> _TASK GOAL_: Go through the data and report each line that holds the string "none".

*** Block opens ***

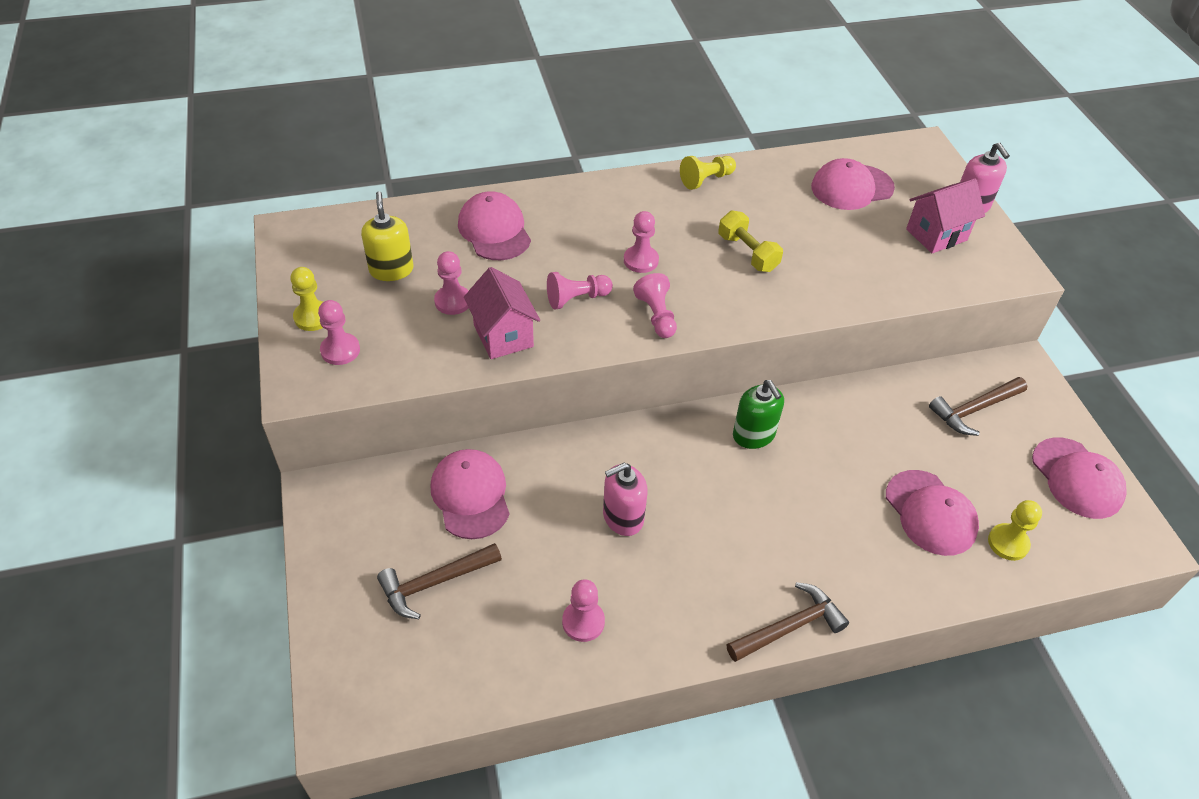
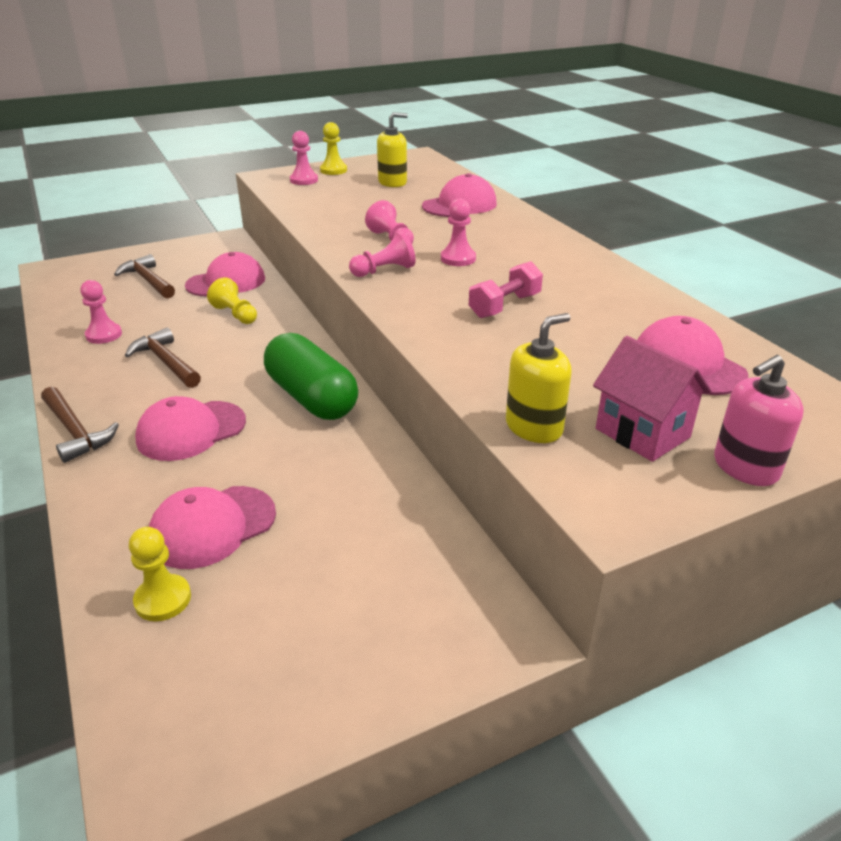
camera: 80 degrees right, 15 degrees down
(453, 301) = (367, 202): pink pawn -> none
(503, 336) = (335, 220): pink house -> none
(623, 517) = (205, 341): pink soap dispenser -> none
(706, 180) = (612, 278): yellow pawn -> yellow pawn (235, 314)
(747, 253) = (505, 306): yellow dumbbell -> pink dumbbell
(753, 435) = (311, 398): green soap dispenser -> green capsule
(930, 281) = (534, 427): none -> yellow soap dispenser
(974, 409) = (397, 571): brown hammer -> brown hammer (166, 362)
(1077, 478) = (283, 691): pink cap -> pink cap (191, 431)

*** Block closes ***

> _SOLUTION_:
(453, 301) = (367, 202): pink pawn -> none
(503, 336) = (335, 220): pink house -> none
(623, 517) = (205, 341): pink soap dispenser -> none
(930, 281) = (534, 427): none -> yellow soap dispenser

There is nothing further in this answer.